> **DATASET ENTRIES**
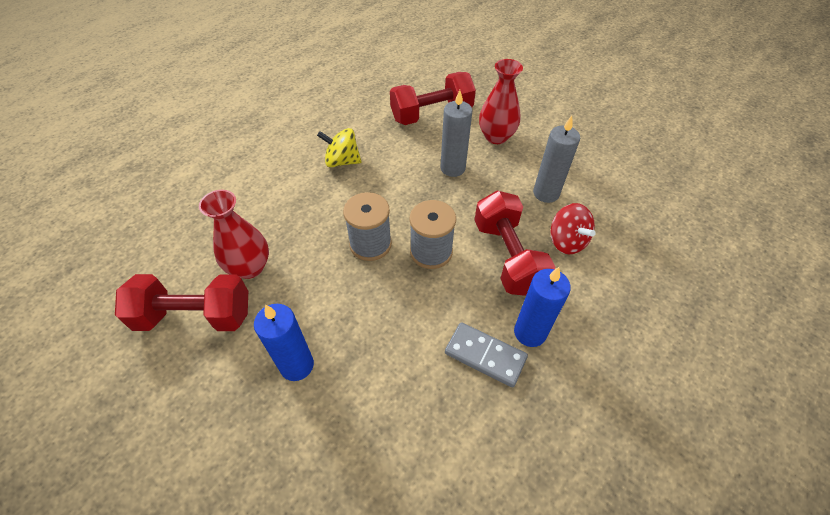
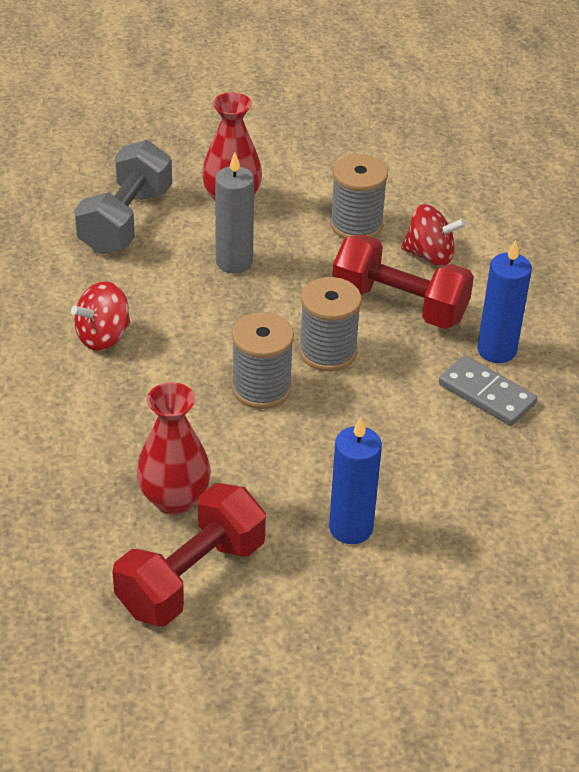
camera: 50 degrees left, 10 degrees down
yellow spinning top [317,128,362,168] -> red spinning top [71,281,130,351]
red dumbbell [390,72,476,125] -> grey dumbbell [74,140,172,254]
grey domino [445,322,528,387] -> grey domino turned 60 degrees clockwise [439,355,537,426]
grey candle [533,116,580,203] -> grey spool [330,154,388,239]

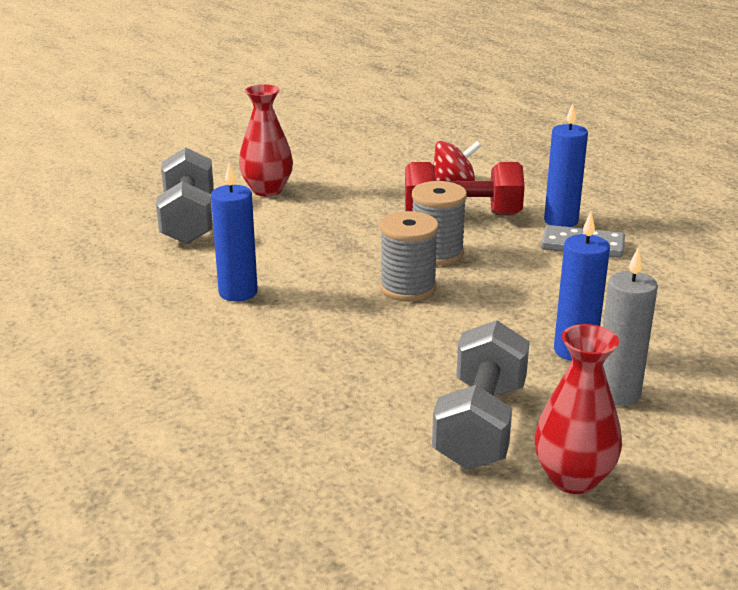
camera: 25 degrees left, 15 degrees down
red spinning top [71,281,130,351] -> blue candle [211,163,258,301]
red dumbbell [113,483,266,626] -> grey dumbbell [432,320,530,470]
red vase [137,382,211,515] -> red vase moved to [534,324,622,494]
grey candle [215,152,254,273] -> grey candle moved to [603,248,658,406]
grey spool [330,154,388,239] -> none

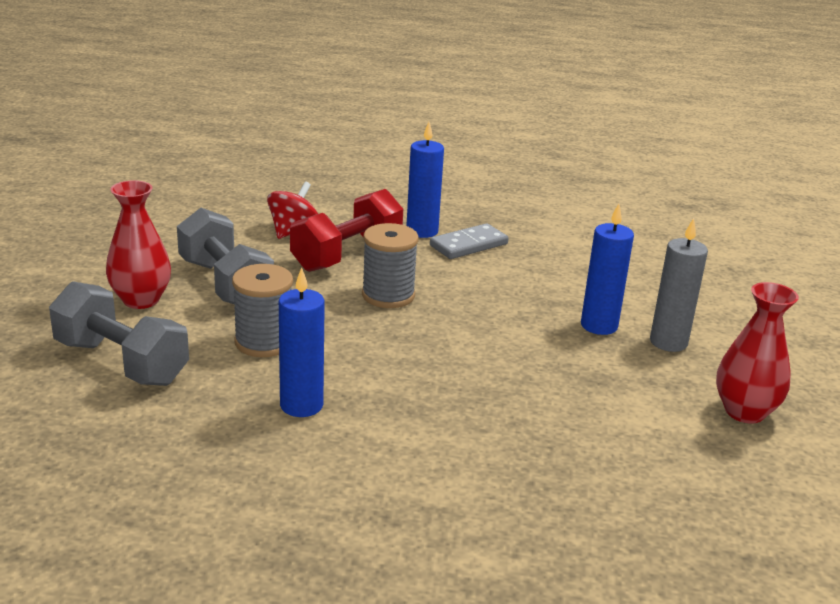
camera: 50 degrees left, 0 degrees up
grey spool [379,211,439,302] -> grey spool moved to [232,264,293,357]
grey dumbbell [432,320,530,470] -> grey dumbbell moved to [177,208,274,304]

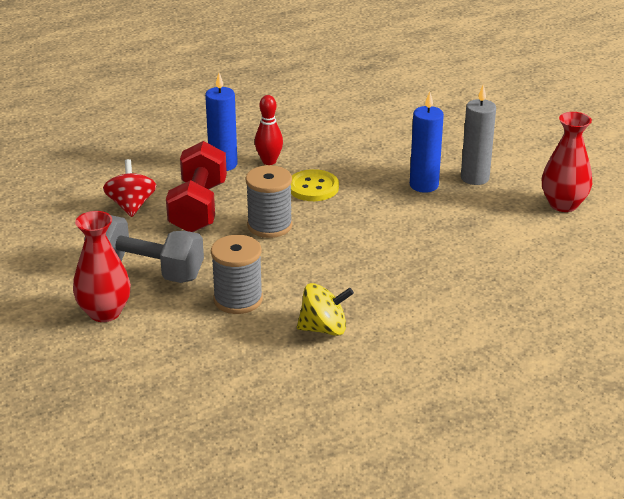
camera: 35 degrees left, 5 degrees up
grey dumbbell [49,281,189,386] -> none
blue candle [279,267,325,417] -> yellow spinning top [297,283,354,336]
grey domino [430,223,508,259] -> red bowling pin [255,95,283,165]
none -> yellow button [291,169,339,201]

> **EXERCISE DIRECTIONS**
Give again, please, precisely the lines that begin the records and run through the line with "grey spool [379,211,439,302]" in it, keeping both end lines and dropping any pictures.

> **SOLUTION FOR THIS EXERCISE**
camera: 50 degrees left, 10 degrees down
yellow spinning top [317,128,362,168] -> red spinning top [71,281,130,351]
red dumbbell [390,72,476,125] -> grey dumbbell [74,140,172,254]
grey domino [445,322,528,387] -> grey domino turned 60 degrees clockwise [439,355,537,426]
grey candle [533,116,580,203] -> grey spool [330,154,388,239]

camera: 25 degrees left, 15 degrees down
red spinning top [71,281,130,351] -> blue candle [211,163,258,301]
red dumbbell [113,483,266,626] -> grey dumbbell [432,320,530,470]
red vase [137,382,211,515] -> red vase moved to [534,324,622,494]
grey candle [215,152,254,273] -> grey candle moved to [603,248,658,406]
grey spool [330,154,388,239] -> none

camera: 50 degrees left, 0 degrees up
grey spool [379,211,439,302] -> grey spool moved to [232,264,293,357]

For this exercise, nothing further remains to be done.